=== Activity ===
Transcribe exactly the lines that fall between the one holding "D3: diode (A" and the one holding "C3: 3.3uF (plus", inclusive, from the entries below.

=== Working data ===
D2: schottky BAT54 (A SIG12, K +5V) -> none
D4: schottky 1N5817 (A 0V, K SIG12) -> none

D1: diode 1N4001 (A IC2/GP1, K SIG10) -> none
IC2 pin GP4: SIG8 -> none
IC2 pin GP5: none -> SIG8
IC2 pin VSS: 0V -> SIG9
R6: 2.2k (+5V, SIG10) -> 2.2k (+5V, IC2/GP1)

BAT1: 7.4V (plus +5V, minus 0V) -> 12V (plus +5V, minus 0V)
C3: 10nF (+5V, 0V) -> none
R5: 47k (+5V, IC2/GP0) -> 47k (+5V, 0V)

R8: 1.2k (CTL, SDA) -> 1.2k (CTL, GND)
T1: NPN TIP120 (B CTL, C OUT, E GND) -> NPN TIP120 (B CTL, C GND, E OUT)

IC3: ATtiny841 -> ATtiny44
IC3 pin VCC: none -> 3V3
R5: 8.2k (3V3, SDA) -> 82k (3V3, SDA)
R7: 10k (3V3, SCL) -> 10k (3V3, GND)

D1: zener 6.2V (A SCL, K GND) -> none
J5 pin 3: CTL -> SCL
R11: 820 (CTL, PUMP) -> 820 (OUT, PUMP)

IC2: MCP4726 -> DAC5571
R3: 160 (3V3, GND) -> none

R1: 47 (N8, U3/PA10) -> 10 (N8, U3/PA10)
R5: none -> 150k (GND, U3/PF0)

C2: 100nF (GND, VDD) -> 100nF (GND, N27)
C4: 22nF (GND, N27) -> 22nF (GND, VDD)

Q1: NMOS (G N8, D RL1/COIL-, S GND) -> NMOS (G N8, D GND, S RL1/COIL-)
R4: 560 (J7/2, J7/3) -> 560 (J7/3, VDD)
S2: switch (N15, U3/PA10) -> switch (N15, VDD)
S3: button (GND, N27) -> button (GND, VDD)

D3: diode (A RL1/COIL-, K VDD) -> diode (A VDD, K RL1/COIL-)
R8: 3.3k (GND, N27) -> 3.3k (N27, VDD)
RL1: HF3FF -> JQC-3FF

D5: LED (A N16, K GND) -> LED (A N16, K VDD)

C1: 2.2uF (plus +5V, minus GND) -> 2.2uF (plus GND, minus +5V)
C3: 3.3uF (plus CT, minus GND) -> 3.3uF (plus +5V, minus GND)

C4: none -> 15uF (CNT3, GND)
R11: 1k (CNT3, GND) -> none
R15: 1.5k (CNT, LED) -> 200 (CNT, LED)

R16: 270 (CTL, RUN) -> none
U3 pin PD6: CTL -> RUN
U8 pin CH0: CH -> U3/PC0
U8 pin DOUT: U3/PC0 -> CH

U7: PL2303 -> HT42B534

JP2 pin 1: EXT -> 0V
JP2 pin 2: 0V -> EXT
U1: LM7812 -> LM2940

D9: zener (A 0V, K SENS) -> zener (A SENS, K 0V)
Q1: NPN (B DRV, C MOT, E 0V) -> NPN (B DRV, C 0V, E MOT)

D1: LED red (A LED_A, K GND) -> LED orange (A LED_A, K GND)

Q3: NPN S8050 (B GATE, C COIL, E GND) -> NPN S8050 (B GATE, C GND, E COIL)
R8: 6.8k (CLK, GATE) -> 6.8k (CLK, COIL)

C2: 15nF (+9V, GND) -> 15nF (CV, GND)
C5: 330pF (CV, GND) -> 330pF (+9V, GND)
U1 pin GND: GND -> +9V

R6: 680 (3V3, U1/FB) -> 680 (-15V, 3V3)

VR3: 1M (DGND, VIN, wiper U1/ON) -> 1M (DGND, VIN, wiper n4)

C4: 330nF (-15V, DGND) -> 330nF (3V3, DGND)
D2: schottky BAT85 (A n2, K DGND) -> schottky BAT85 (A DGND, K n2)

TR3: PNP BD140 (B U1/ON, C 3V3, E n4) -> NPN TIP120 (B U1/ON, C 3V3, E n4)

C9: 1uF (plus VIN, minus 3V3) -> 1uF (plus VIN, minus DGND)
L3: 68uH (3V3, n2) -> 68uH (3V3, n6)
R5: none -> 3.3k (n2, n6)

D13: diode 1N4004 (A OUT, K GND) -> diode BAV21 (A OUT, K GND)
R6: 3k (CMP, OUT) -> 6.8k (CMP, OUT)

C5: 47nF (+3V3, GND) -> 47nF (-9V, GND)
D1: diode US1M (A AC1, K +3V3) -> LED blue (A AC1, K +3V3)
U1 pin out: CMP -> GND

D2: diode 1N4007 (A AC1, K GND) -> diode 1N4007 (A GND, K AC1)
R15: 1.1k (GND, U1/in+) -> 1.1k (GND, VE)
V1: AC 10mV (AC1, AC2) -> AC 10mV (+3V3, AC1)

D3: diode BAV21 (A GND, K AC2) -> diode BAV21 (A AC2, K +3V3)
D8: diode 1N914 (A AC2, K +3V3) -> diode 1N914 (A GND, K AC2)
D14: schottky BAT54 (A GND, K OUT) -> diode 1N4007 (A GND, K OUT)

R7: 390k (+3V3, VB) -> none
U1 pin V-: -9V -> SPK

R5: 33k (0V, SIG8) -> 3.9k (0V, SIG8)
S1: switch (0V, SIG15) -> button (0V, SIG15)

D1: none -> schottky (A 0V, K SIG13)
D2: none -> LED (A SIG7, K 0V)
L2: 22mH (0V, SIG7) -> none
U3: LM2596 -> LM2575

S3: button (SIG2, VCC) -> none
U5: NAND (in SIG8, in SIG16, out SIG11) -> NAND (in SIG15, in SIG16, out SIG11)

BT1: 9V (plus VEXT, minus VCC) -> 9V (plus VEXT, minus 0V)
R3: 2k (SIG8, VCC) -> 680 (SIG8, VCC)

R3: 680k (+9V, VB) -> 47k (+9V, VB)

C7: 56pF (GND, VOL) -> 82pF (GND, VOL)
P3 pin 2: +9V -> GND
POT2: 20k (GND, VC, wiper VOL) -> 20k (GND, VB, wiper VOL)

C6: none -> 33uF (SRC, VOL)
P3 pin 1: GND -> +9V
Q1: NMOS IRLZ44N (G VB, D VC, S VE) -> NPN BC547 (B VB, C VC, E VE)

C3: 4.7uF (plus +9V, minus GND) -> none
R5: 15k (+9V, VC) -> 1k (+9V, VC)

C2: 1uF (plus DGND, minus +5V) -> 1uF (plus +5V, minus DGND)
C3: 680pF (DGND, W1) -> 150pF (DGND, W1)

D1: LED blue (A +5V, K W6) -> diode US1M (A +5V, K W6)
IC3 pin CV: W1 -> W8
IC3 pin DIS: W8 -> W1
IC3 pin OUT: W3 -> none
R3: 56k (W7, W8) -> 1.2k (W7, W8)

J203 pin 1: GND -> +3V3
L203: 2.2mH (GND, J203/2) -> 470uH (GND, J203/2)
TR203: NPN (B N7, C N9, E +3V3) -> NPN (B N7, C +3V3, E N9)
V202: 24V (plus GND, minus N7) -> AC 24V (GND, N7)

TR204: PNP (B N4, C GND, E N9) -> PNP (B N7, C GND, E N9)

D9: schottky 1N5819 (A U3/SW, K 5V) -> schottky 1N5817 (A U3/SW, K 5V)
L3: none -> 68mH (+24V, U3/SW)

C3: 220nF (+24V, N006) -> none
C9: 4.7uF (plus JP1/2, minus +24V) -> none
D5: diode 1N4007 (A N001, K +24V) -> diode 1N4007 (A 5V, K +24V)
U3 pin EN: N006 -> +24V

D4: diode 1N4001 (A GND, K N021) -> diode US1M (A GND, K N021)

=== Answer to the problem ===
D3: diode (A RL1/COIL-, K VDD) -> diode (A VDD, K RL1/COIL-)
R8: 3.3k (GND, N27) -> 3.3k (N27, VDD)
RL1: HF3FF -> JQC-3FF

D5: LED (A N16, K GND) -> LED (A N16, K VDD)

C1: 2.2uF (plus +5V, minus GND) -> 2.2uF (plus GND, minus +5V)
C3: 3.3uF (plus CT, minus GND) -> 3.3uF (plus +5V, minus GND)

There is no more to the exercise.